◆ **INSTRUCTIONS FOR THE TASK**
Please print, exactly, only the lines in the entries below from the line that has "none -> cyan round brick L10 level 2" through the line that has "none -> tan brick B1 level 2". Pictures don't go in.

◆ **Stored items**
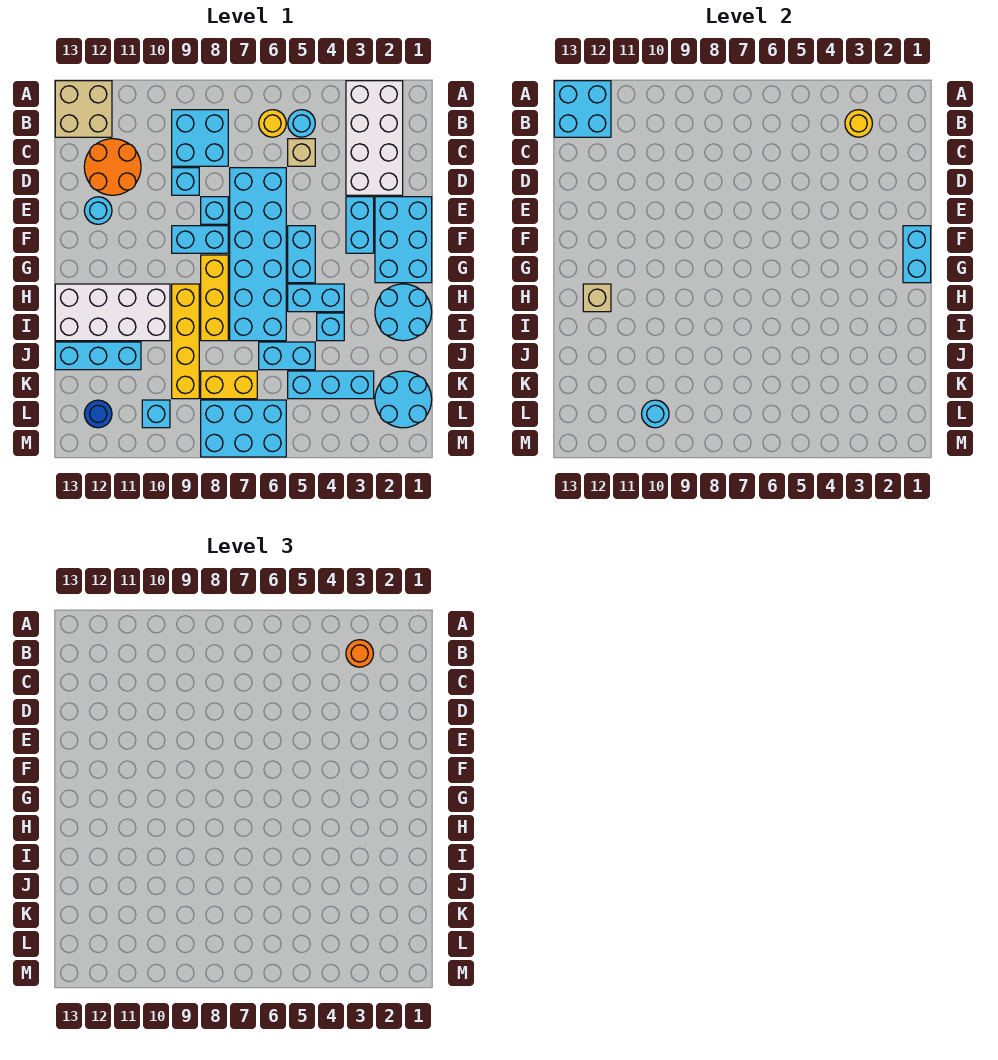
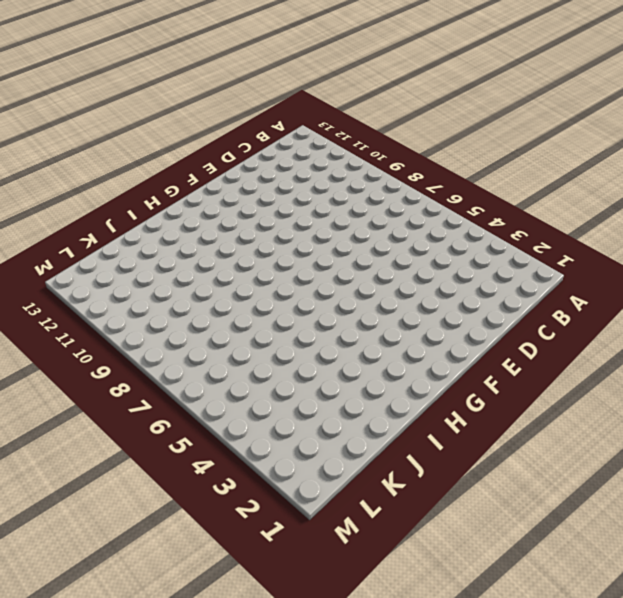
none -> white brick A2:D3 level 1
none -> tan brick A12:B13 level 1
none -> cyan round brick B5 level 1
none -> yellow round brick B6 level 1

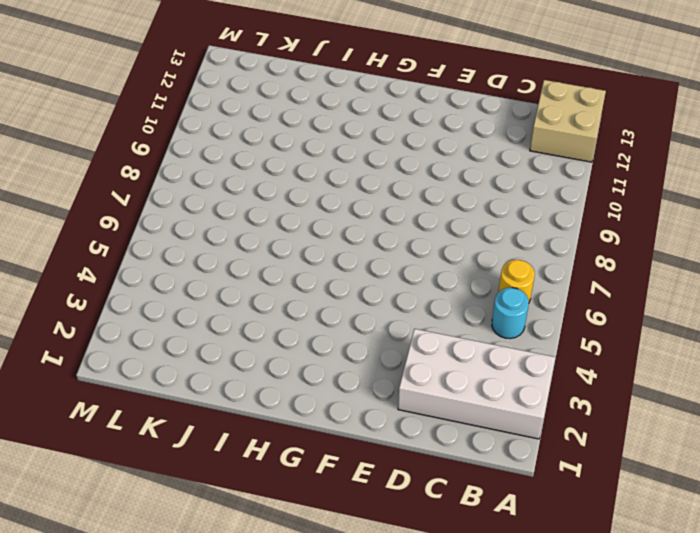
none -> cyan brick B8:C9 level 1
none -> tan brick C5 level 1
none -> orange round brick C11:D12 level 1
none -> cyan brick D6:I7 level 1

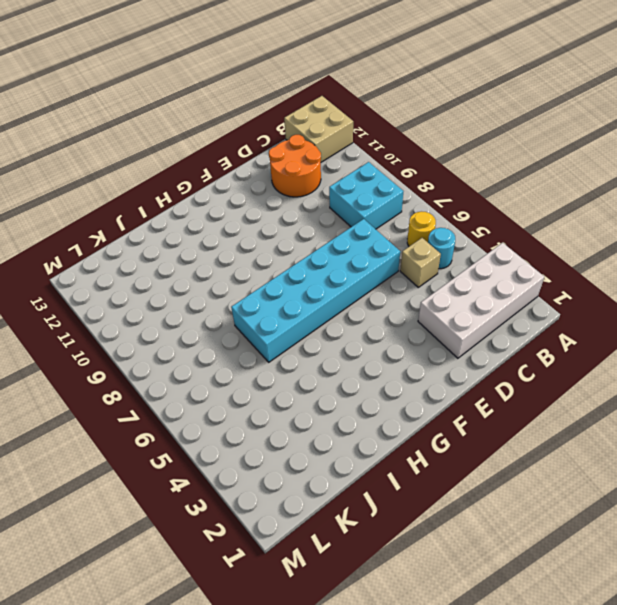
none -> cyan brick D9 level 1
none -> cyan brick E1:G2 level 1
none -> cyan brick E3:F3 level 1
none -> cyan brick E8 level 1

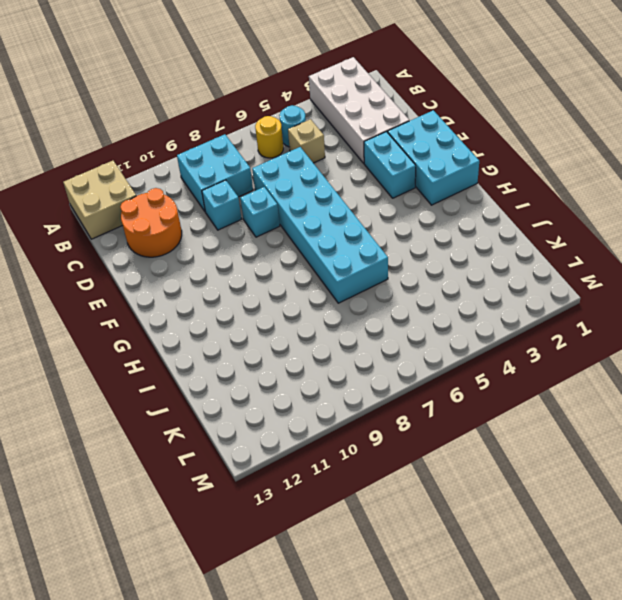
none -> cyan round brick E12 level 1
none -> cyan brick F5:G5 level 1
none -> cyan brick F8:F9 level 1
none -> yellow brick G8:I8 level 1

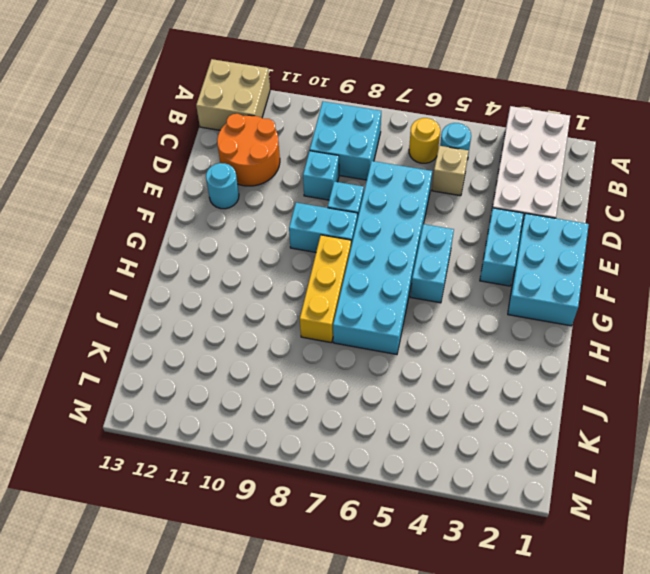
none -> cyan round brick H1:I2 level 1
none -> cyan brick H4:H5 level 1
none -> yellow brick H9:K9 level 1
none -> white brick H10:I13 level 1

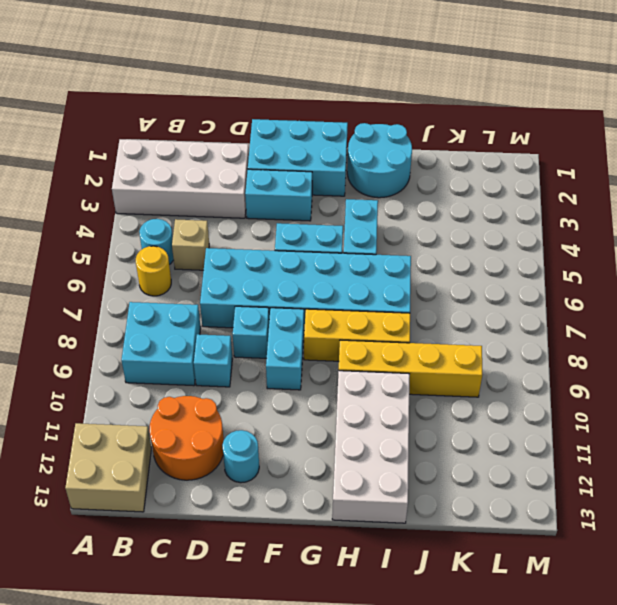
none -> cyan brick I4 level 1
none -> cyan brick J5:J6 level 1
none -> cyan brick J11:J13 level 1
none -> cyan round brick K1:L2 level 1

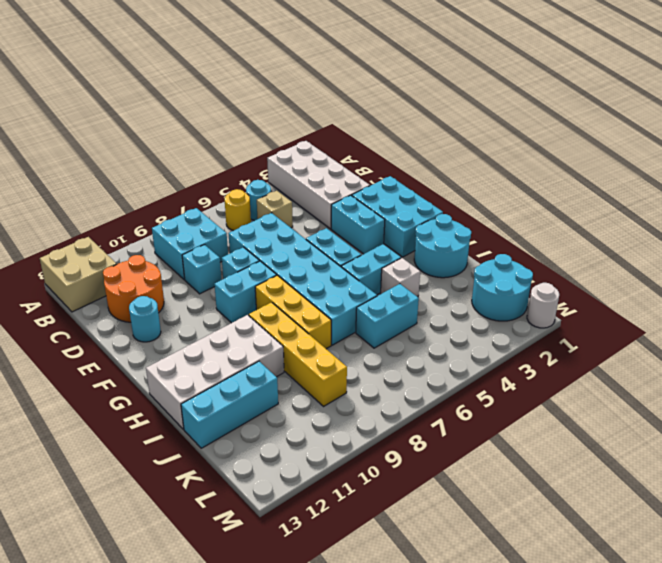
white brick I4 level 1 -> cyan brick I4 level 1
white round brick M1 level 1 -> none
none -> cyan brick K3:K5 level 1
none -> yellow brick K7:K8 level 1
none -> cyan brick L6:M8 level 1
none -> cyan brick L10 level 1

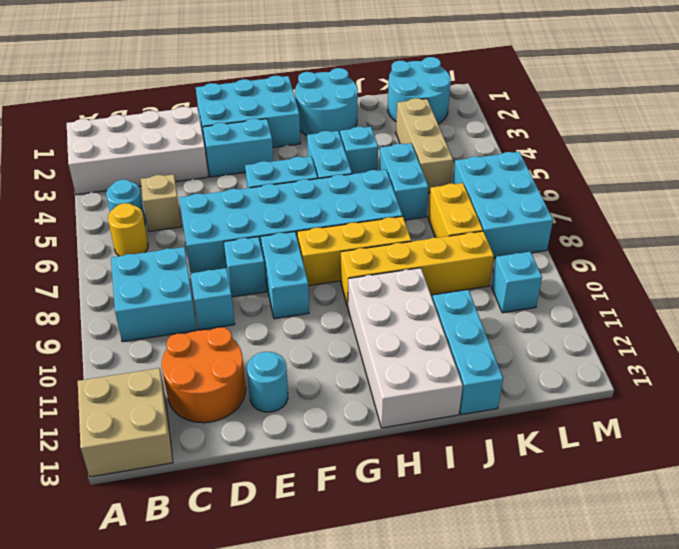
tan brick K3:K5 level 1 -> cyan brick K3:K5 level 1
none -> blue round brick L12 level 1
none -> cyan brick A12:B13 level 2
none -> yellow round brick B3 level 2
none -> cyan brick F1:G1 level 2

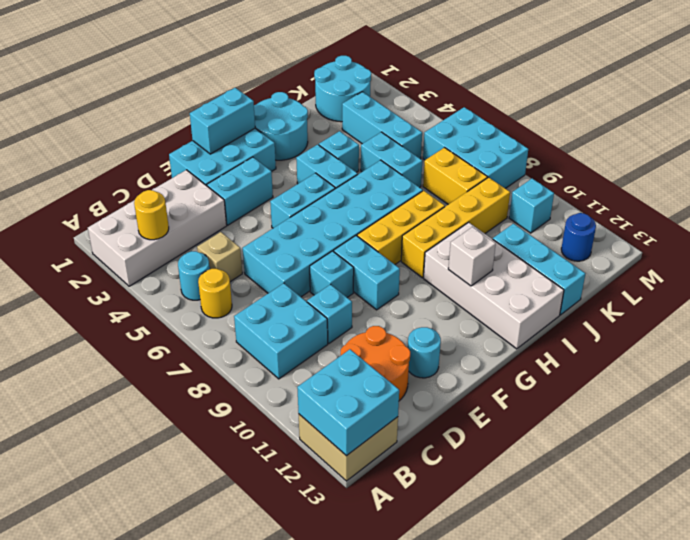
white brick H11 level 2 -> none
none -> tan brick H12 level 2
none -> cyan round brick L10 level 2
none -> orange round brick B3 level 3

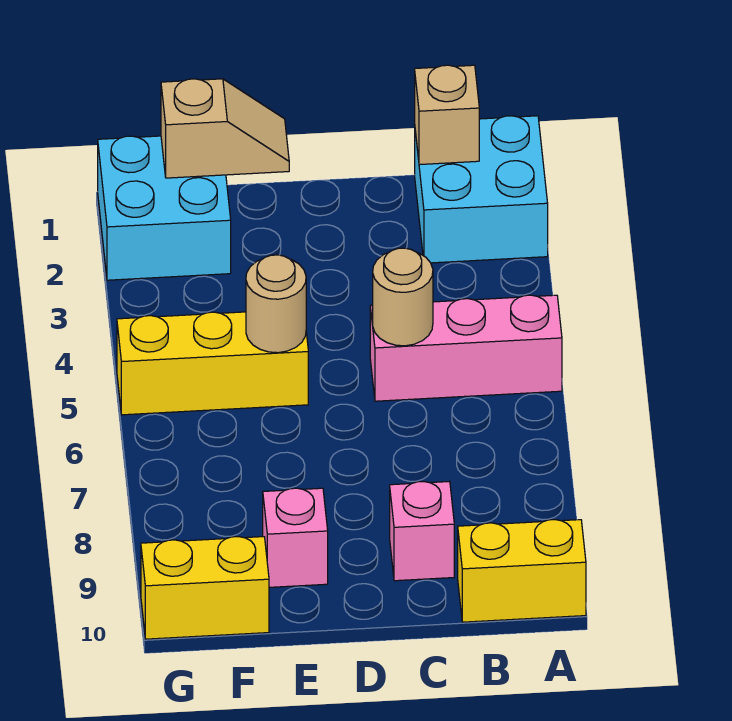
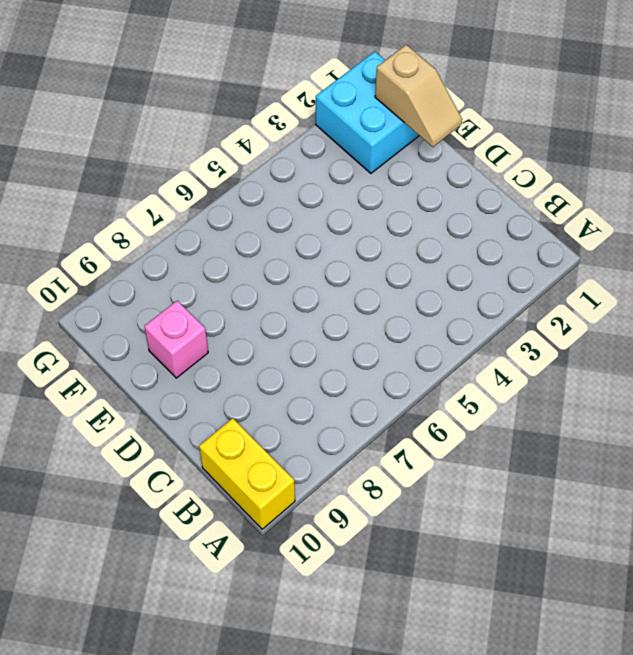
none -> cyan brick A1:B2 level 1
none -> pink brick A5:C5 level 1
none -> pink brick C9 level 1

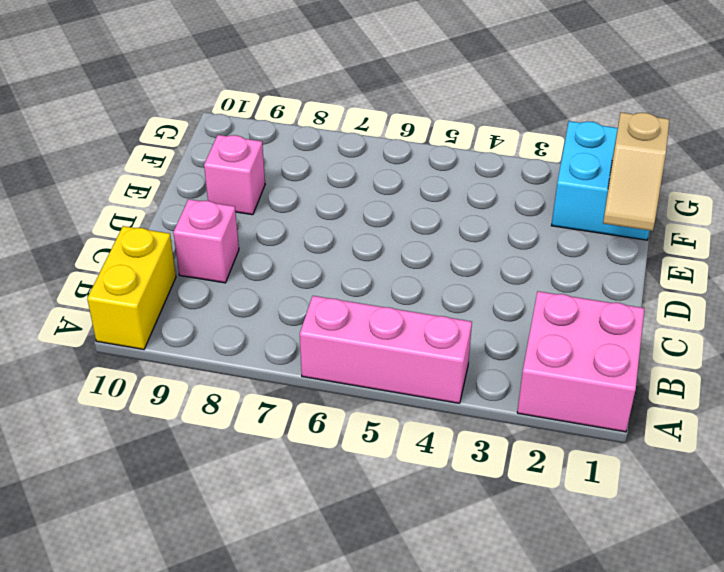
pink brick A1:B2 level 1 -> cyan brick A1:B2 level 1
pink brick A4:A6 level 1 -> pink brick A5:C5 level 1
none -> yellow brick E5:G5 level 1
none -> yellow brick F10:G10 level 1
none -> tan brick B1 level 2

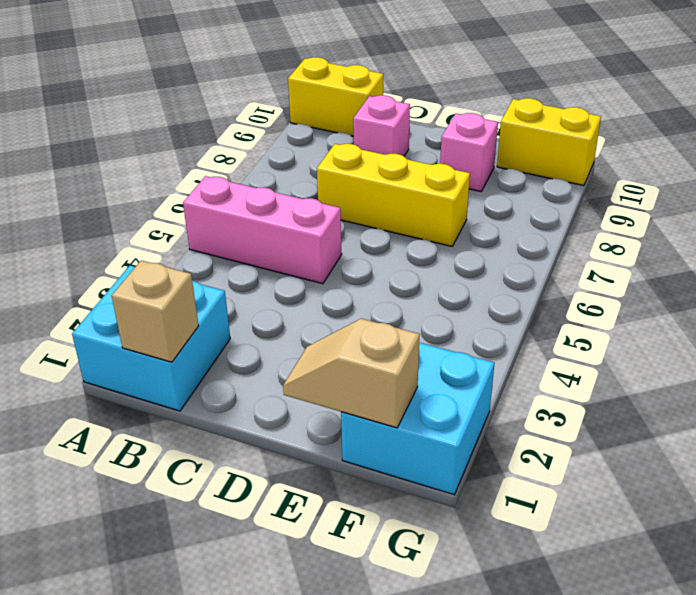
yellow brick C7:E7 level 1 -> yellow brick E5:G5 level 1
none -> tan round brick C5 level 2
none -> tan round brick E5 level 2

◆ **OUTPUT**
none -> cyan round brick L10 level 2
none -> orange round brick B3 level 3

none -> cyan brick A1:B2 level 1
none -> pink brick A5:C5 level 1
none -> pink brick C9 level 1

pink brick A1:B2 level 1 -> cyan brick A1:B2 level 1
pink brick A4:A6 level 1 -> pink brick A5:C5 level 1
none -> yellow brick E5:G5 level 1
none -> yellow brick F10:G10 level 1
none -> tan brick B1 level 2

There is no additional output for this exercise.